== Data for review ==

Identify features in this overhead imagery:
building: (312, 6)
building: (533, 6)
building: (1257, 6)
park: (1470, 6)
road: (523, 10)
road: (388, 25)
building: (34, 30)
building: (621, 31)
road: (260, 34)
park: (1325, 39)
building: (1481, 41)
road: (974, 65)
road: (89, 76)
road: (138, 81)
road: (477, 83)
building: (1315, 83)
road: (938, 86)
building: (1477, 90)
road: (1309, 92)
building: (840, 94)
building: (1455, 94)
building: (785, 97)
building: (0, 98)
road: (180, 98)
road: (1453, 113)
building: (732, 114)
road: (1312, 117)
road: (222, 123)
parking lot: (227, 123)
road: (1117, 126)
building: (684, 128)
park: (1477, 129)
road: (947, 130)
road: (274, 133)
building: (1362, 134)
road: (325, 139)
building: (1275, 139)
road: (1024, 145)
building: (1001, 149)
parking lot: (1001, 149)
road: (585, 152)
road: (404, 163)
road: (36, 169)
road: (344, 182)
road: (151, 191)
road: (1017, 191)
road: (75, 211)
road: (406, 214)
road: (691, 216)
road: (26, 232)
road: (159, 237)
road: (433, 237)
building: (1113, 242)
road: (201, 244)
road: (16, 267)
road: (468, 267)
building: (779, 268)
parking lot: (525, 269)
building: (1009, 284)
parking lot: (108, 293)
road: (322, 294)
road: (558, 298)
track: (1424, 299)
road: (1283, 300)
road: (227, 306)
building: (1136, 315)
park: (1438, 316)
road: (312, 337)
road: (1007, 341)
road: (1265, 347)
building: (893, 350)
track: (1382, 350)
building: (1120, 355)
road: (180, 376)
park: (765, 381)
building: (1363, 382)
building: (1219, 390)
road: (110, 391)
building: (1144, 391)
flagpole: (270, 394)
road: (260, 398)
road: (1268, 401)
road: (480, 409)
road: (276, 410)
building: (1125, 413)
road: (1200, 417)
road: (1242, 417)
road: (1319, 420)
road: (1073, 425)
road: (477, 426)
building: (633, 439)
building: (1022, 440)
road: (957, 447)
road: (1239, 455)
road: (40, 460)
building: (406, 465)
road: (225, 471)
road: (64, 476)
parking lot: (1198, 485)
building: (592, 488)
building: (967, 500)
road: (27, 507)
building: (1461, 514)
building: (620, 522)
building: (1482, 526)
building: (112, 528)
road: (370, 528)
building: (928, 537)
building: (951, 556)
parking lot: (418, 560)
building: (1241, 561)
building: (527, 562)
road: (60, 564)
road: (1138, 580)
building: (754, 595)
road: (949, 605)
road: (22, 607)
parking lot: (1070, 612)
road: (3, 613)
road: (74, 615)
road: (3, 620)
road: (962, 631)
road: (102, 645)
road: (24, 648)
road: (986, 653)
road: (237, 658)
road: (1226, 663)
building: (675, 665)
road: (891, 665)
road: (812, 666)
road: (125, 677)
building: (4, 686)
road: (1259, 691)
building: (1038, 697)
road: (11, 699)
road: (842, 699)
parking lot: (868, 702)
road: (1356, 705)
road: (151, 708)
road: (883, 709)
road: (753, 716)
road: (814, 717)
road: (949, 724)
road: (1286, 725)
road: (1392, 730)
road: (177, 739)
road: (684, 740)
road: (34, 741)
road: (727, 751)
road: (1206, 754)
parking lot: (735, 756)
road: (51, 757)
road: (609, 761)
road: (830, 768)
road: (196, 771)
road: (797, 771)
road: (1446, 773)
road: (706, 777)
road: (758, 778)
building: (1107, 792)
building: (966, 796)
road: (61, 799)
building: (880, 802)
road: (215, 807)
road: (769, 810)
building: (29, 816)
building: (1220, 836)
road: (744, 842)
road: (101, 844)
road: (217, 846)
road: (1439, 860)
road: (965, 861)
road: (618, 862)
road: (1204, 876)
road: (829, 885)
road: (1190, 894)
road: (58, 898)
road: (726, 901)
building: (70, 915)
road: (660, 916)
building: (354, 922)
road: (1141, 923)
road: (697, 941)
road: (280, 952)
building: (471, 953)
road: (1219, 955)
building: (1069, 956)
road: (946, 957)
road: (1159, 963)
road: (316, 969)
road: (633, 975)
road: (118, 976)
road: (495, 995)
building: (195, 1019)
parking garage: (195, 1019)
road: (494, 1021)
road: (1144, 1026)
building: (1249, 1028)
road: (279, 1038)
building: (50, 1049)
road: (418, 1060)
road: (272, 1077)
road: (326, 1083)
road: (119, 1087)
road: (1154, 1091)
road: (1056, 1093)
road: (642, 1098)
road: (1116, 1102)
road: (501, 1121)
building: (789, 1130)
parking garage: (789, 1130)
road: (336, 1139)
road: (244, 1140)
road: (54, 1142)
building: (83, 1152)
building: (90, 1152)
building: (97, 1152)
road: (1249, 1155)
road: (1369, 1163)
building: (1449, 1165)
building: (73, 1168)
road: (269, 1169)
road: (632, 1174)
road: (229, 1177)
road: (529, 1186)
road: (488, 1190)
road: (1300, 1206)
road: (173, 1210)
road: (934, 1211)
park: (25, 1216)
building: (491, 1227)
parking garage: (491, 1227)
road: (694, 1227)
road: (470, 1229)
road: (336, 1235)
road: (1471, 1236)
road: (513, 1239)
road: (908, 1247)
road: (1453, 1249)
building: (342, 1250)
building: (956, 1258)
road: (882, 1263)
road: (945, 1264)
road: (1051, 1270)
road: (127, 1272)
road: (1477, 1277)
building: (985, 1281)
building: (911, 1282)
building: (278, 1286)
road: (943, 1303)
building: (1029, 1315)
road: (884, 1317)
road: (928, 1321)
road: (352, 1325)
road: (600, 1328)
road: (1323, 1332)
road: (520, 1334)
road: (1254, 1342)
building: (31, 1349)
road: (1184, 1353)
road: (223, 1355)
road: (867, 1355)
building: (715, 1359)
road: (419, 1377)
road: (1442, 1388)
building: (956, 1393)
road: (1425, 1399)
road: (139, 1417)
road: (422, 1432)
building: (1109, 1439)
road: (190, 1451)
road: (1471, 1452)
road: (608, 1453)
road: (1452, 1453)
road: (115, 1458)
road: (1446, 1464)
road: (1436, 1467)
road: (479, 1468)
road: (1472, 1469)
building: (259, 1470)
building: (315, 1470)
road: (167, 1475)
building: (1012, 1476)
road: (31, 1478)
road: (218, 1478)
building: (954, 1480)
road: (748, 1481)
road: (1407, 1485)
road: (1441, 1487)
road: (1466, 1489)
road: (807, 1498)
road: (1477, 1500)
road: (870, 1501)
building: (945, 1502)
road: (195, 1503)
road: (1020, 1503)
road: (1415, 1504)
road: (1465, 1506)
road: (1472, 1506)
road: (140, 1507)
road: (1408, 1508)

===

◆ **What you need to do**: What you return must match the data word for word.

◆ **Answer**:
Identify features in this overhead imagery:
building: (312, 6)
building: (533, 6)
building: (1257, 6)
park: (1470, 6)
road: (523, 10)
road: (388, 25)
building: (34, 30)
building: (621, 31)
road: (260, 34)
park: (1325, 39)
building: (1481, 41)
road: (974, 65)
road: (89, 76)
road: (138, 81)
road: (477, 83)
building: (1315, 83)
road: (938, 86)
building: (1477, 90)
road: (1309, 92)
building: (840, 94)
building: (1455, 94)
building: (785, 97)
building: (0, 98)
road: (180, 98)
road: (1453, 113)
building: (732, 114)
road: (1312, 117)
road: (222, 123)
parking lot: (227, 123)
road: (1117, 126)
building: (684, 128)
park: (1477, 129)
road: (947, 130)
road: (274, 133)
building: (1362, 134)
road: (325, 139)
building: (1275, 139)
road: (1024, 145)
building: (1001, 149)
parking lot: (1001, 149)
road: (585, 152)
road: (404, 163)
road: (36, 169)
road: (344, 182)
road: (151, 191)
road: (1017, 191)
road: (75, 211)
road: (406, 214)
road: (691, 216)
road: (26, 232)
road: (159, 237)
road: (433, 237)
building: (1113, 242)
road: (201, 244)
road: (16, 267)
road: (468, 267)
building: (779, 268)
parking lot: (525, 269)
building: (1009, 284)
parking lot: (108, 293)
road: (322, 294)
road: (558, 298)
track: (1424, 299)
road: (1283, 300)
road: (227, 306)
building: (1136, 315)
park: (1438, 316)
road: (312, 337)
road: (1007, 341)
road: (1265, 347)
building: (893, 350)
track: (1382, 350)
building: (1120, 355)
road: (180, 376)
park: (765, 381)
building: (1363, 382)
building: (1219, 390)
road: (110, 391)
building: (1144, 391)
flagpole: (270, 394)
road: (260, 398)
road: (1268, 401)
road: (480, 409)
road: (276, 410)
building: (1125, 413)
road: (1200, 417)
road: (1242, 417)
road: (1319, 420)
road: (1073, 425)
road: (477, 426)
building: (633, 439)
building: (1022, 440)
road: (957, 447)
road: (1239, 455)
road: (40, 460)
building: (406, 465)
road: (225, 471)
road: (64, 476)
parking lot: (1198, 485)
building: (592, 488)
building: (967, 500)
road: (27, 507)
building: (1461, 514)
building: (620, 522)
building: (1482, 526)
building: (112, 528)
road: (370, 528)
building: (928, 537)
building: (951, 556)
parking lot: (418, 560)
building: (1241, 561)
building: (527, 562)
road: (60, 564)
road: (1138, 580)
building: (754, 595)
road: (949, 605)
road: (22, 607)
parking lot: (1070, 612)
road: (3, 613)
road: (74, 615)
road: (3, 620)
road: (962, 631)
road: (102, 645)
road: (24, 648)
road: (986, 653)
road: (237, 658)
road: (1226, 663)
building: (675, 665)
road: (891, 665)
road: (812, 666)
road: (125, 677)
building: (4, 686)
road: (1259, 691)
building: (1038, 697)
road: (11, 699)
road: (842, 699)
parking lot: (868, 702)
road: (1356, 705)
road: (151, 708)
road: (883, 709)
road: (753, 716)
road: (814, 717)
road: (949, 724)
road: (1286, 725)
road: (1392, 730)
road: (177, 739)
road: (684, 740)
road: (34, 741)
road: (727, 751)
road: (1206, 754)
parking lot: (735, 756)
road: (51, 757)
road: (609, 761)
road: (830, 768)
road: (196, 771)
road: (797, 771)
road: (1446, 773)
road: (706, 777)
road: (758, 778)
building: (1107, 792)
building: (966, 796)
road: (61, 799)
building: (880, 802)
road: (215, 807)
road: (769, 810)
building: (29, 816)
building: (1220, 836)
road: (744, 842)
road: (101, 844)
road: (217, 846)
road: (1439, 860)
road: (965, 861)
road: (618, 862)
road: (1204, 876)
road: (829, 885)
road: (1190, 894)
road: (58, 898)
road: (726, 901)
building: (70, 915)
road: (660, 916)
building: (354, 922)
road: (1141, 923)
road: (697, 941)
road: (280, 952)
building: (471, 953)
road: (1219, 955)
building: (1069, 956)
road: (946, 957)
road: (1159, 963)
road: (316, 969)
road: (633, 975)
road: (118, 976)
road: (495, 995)
building: (195, 1019)
parking garage: (195, 1019)
road: (494, 1021)
road: (1144, 1026)
building: (1249, 1028)
road: (279, 1038)
building: (50, 1049)
road: (418, 1060)
road: (272, 1077)
road: (326, 1083)
road: (119, 1087)
road: (1154, 1091)
road: (1056, 1093)
road: (642, 1098)
road: (1116, 1102)
road: (501, 1121)
building: (789, 1130)
parking garage: (789, 1130)
road: (336, 1139)
road: (244, 1140)
road: (54, 1142)
building: (83, 1152)
building: (90, 1152)
building: (97, 1152)
road: (1249, 1155)
road: (1369, 1163)
building: (1449, 1165)
building: (73, 1168)
road: (269, 1169)
road: (632, 1174)
road: (229, 1177)
road: (529, 1186)
road: (488, 1190)
road: (1300, 1206)
road: (173, 1210)
road: (934, 1211)
park: (25, 1216)
building: (491, 1227)
parking garage: (491, 1227)
road: (694, 1227)
road: (470, 1229)
road: (336, 1235)
road: (1471, 1236)
road: (513, 1239)
road: (908, 1247)
road: (1453, 1249)
building: (342, 1250)
building: (956, 1258)
road: (882, 1263)
road: (945, 1264)
road: (1051, 1270)
road: (127, 1272)
road: (1477, 1277)
building: (985, 1281)
building: (911, 1282)
building: (278, 1286)
road: (943, 1303)
building: (1029, 1315)
road: (884, 1317)
road: (928, 1321)
road: (352, 1325)
road: (600, 1328)
road: (1323, 1332)
road: (520, 1334)
road: (1254, 1342)
building: (31, 1349)
road: (1184, 1353)
road: (223, 1355)
road: (867, 1355)
building: (715, 1359)
road: (419, 1377)
road: (1442, 1388)
building: (956, 1393)
road: (1425, 1399)
road: (139, 1417)
road: (422, 1432)
building: (1109, 1439)
road: (190, 1451)
road: (1471, 1452)
road: (608, 1453)
road: (1452, 1453)
road: (115, 1458)
road: (1446, 1464)
road: (1436, 1467)
road: (479, 1468)
road: (1472, 1469)
building: (259, 1470)
building: (315, 1470)
road: (167, 1475)
building: (1012, 1476)
road: (31, 1478)
road: (218, 1478)
building: (954, 1480)
road: (748, 1481)
road: (1407, 1485)
road: (1441, 1487)
road: (1466, 1489)
road: (807, 1498)
road: (1477, 1500)
road: (870, 1501)
building: (945, 1502)
road: (195, 1503)
road: (1020, 1503)
road: (1415, 1504)
road: (1465, 1506)
road: (1472, 1506)
road: (140, 1507)
road: (1408, 1508)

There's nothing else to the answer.